Work item.
You are asked to reproduce the listing exactly and to omit its pictures.

Records shown.
■ ■ ■ ■ ■
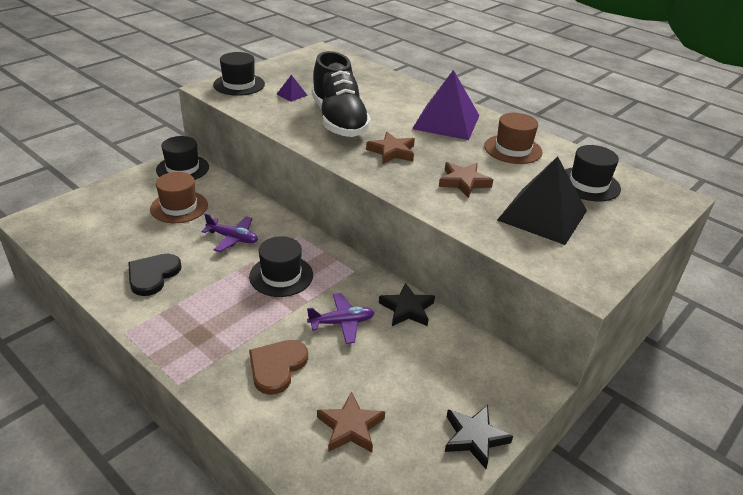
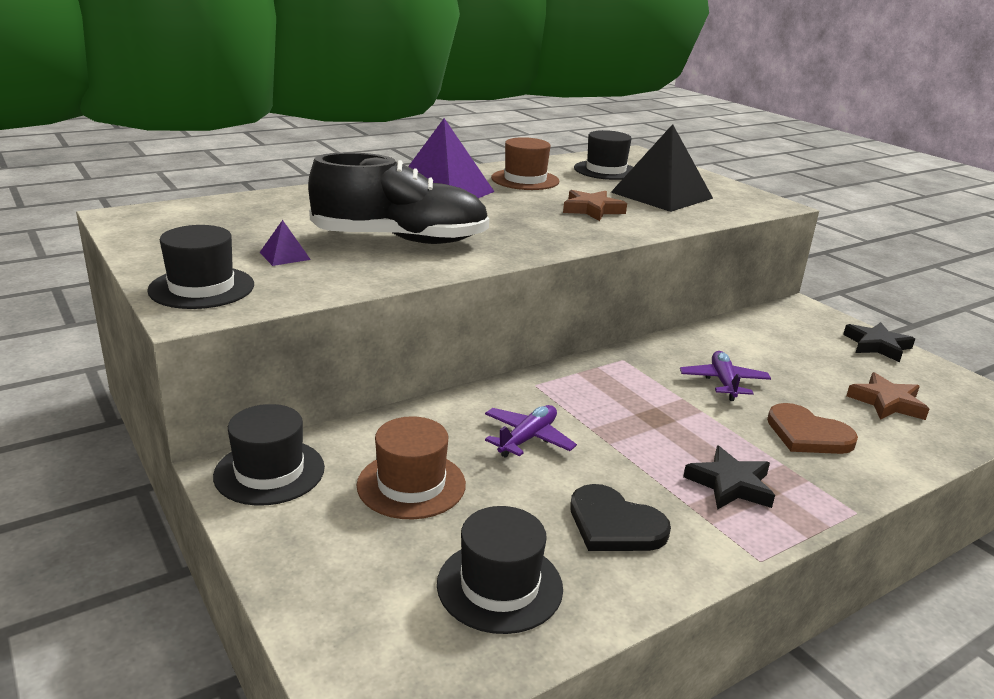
camera: 75 degrees left, 10 degrees down
(281, 276) = (628, 409): black hat -> black hat (499, 586)
(392, 152) = (508, 227): brown star -> none
(407, 309) = (697, 342): black star -> black star (730, 484)

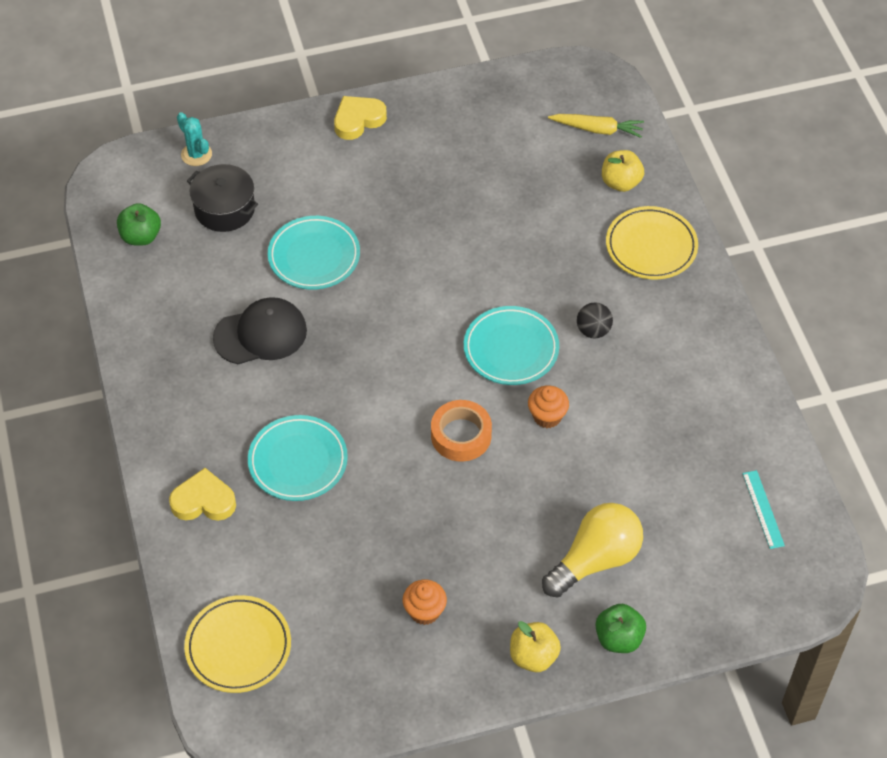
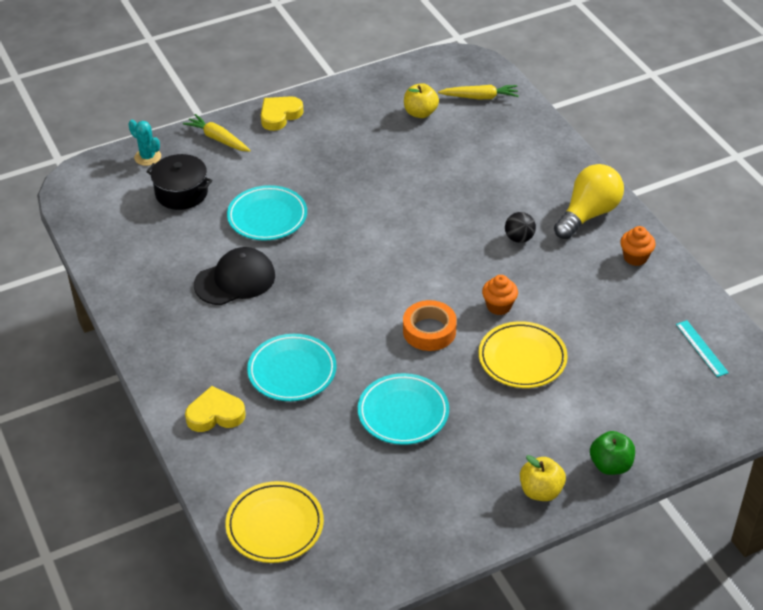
camera: 10 degrees left, 10 degrees down
(141, 236) = (113, 222): green apple -> none
(281, 142) = (218, 139): none -> yellow carrot
(424, 611) = (435, 471): orange cupcake -> orange cupcake (635, 257)
(511, 349) = (454, 261): turquoise plate -> turquoise plate (403, 412)
(595, 560) = (572, 408): yellow light bulb -> yellow light bulb (588, 214)
(621, 182) = (510, 131): yellow apple -> yellow apple (420, 113)
(651, 246) = (548, 172): yellow plate -> yellow plate (522, 358)

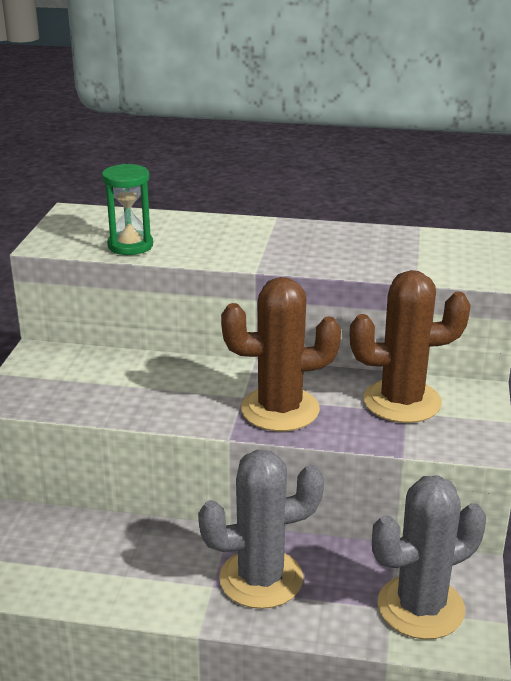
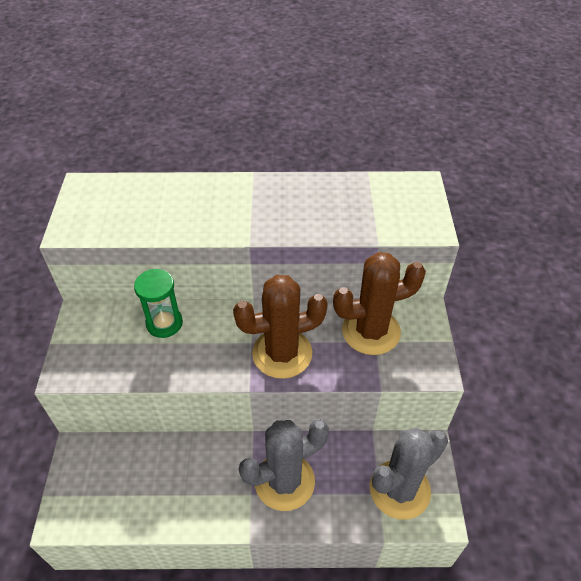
camera: 10 degrees left, 20 degrees up
(130, 246) = (140, 225): green hourglass -> green hourglass (164, 323)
■ ■ ■ ■ ■
Output of the exercise.
camera: 75 degrees left, 10 degrees down
(281, 276) = (628, 409): black hat -> black hat (499, 586)
(392, 152) = (508, 227): brown star -> none
(407, 309) = (697, 342): black star -> black star (730, 484)

camera: 10 degrees left, 10 degrees down
(141, 236) = (113, 222): green apple -> none
(281, 142) = (218, 139): none -> yellow carrot
(424, 611) = (435, 471): orange cupcake -> orange cupcake (635, 257)
(511, 349) = (454, 261): turquoise plate -> turquoise plate (403, 412)
(595, 560) = (572, 408): yellow light bulb -> yellow light bulb (588, 214)
(621, 182) = (510, 131): yellow apple -> yellow apple (420, 113)
(651, 246) = (548, 172): yellow plate -> yellow plate (522, 358)

camera: 10 degrees left, 20 degrees up
(130, 246) = (140, 225): green hourglass -> green hourglass (164, 323)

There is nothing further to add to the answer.